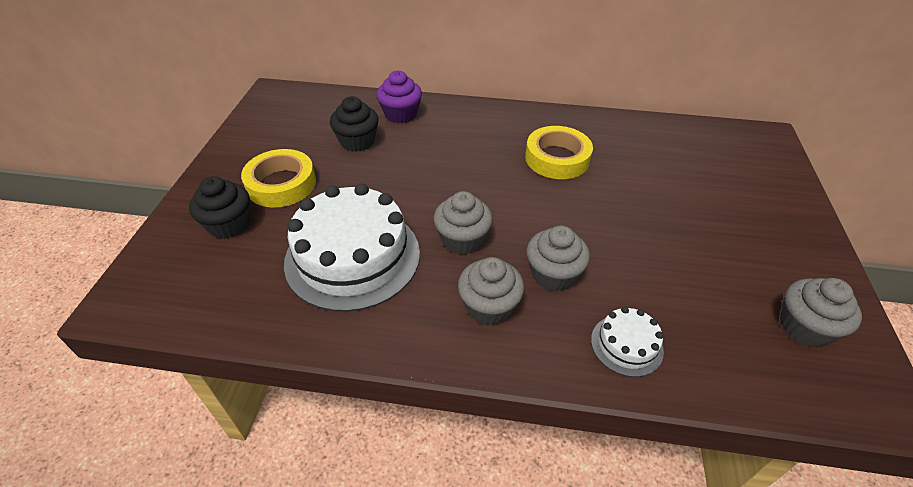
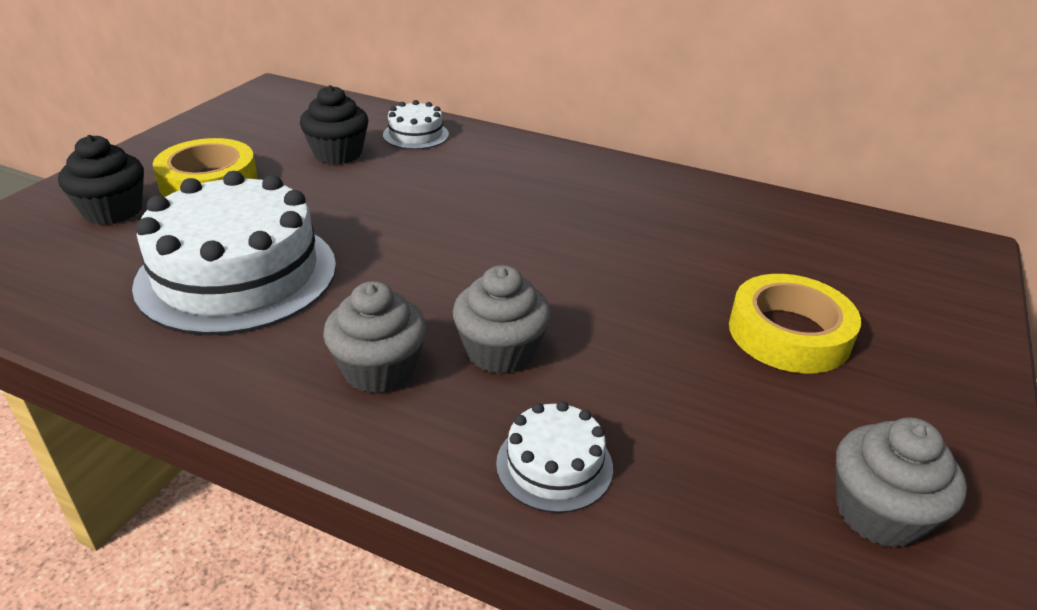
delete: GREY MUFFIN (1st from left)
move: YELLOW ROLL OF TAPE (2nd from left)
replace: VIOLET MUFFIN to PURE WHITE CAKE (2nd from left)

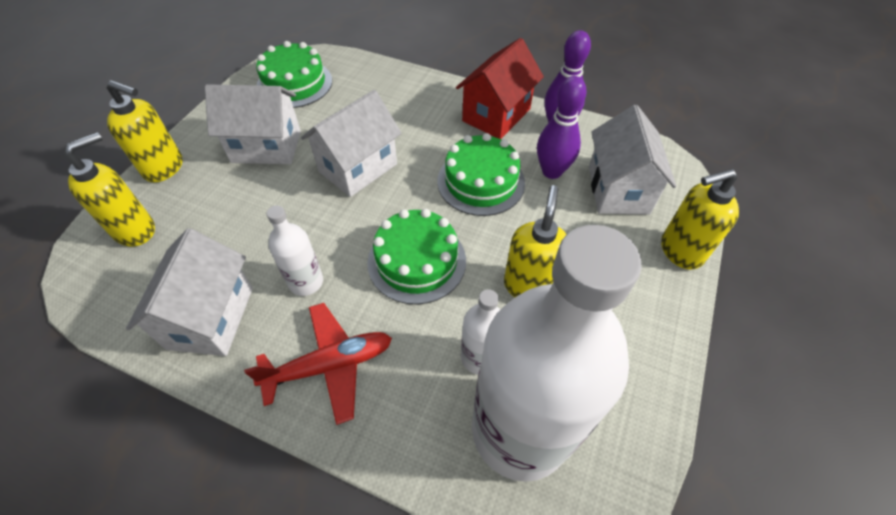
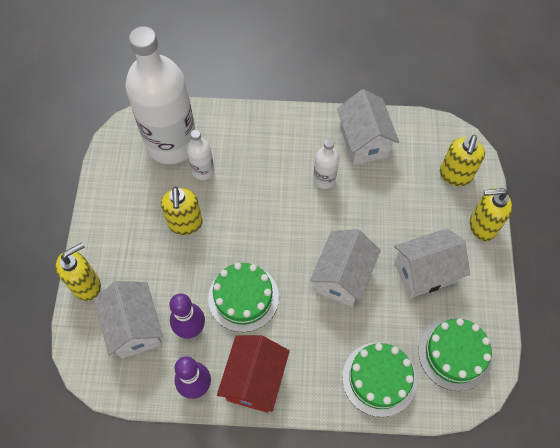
delete: SCARLET AEROPLANE
move: LEAF-GREEN CAKE (2nd from left)

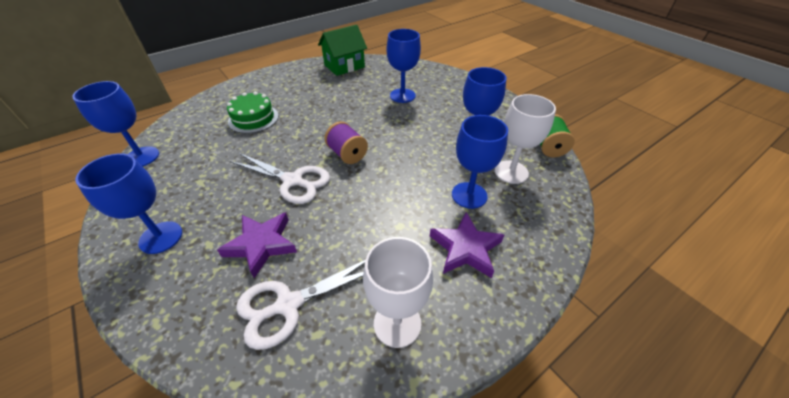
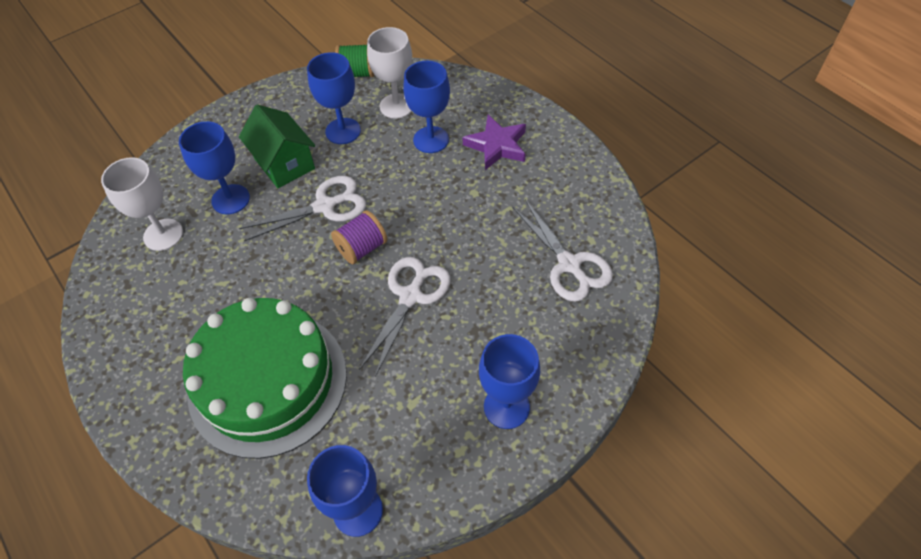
delete: VIOLET STAR (1st from left)
insert: PURE WHITE SHEARS (1st from left)
move: LEAF-GREEN TOY HOUSE; PURE WHITE WINE GLASS (1st from left)
resize: LEAF-GREEN CAKE x2.03

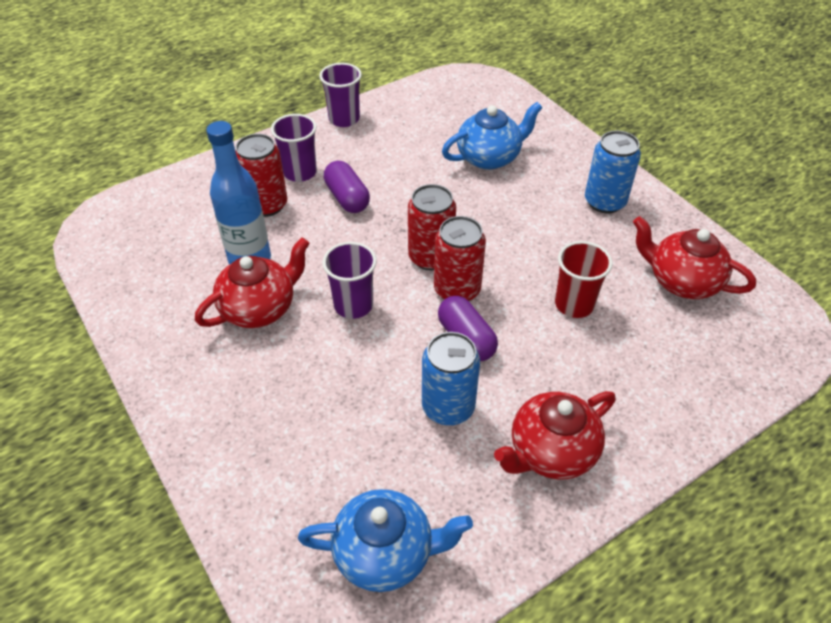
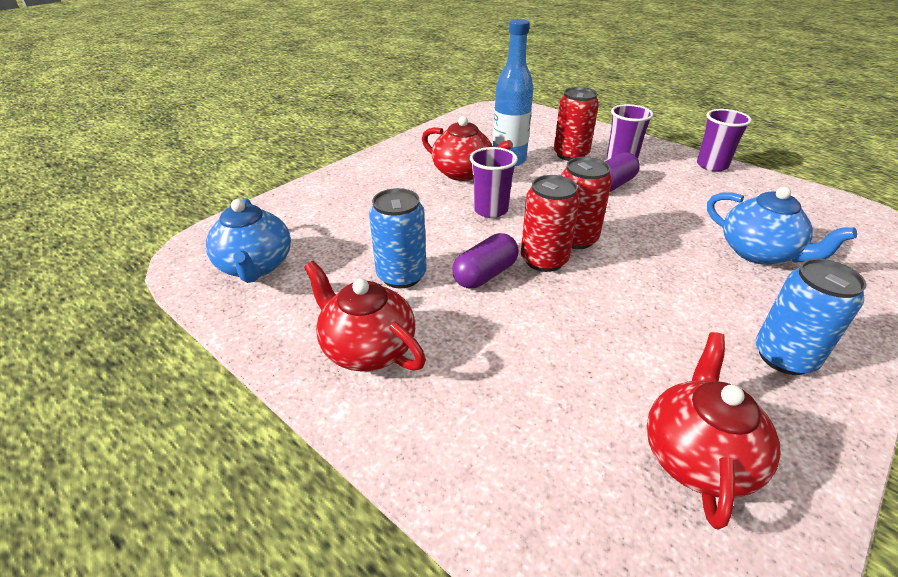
delete: SCARLET CUP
# # # #
- Description of the task
An exact copy of the listing is required, excluding any pictures.

- Reply to the task
delete: GREY MUFFIN (1st from left)
move: YELLOW ROLL OF TAPE (2nd from left)
replace: VIOLET MUFFIN to PURE WHITE CAKE (2nd from left)

delete: SCARLET AEROPLANE
move: LEAF-GREEN CAKE (2nd from left)

delete: VIOLET STAR (1st from left)
insert: PURE WHITE SHEARS (1st from left)
move: LEAF-GREEN TOY HOUSE; PURE WHITE WINE GLASS (1st from left)
resize: LEAF-GREEN CAKE x2.03

delete: SCARLET CUP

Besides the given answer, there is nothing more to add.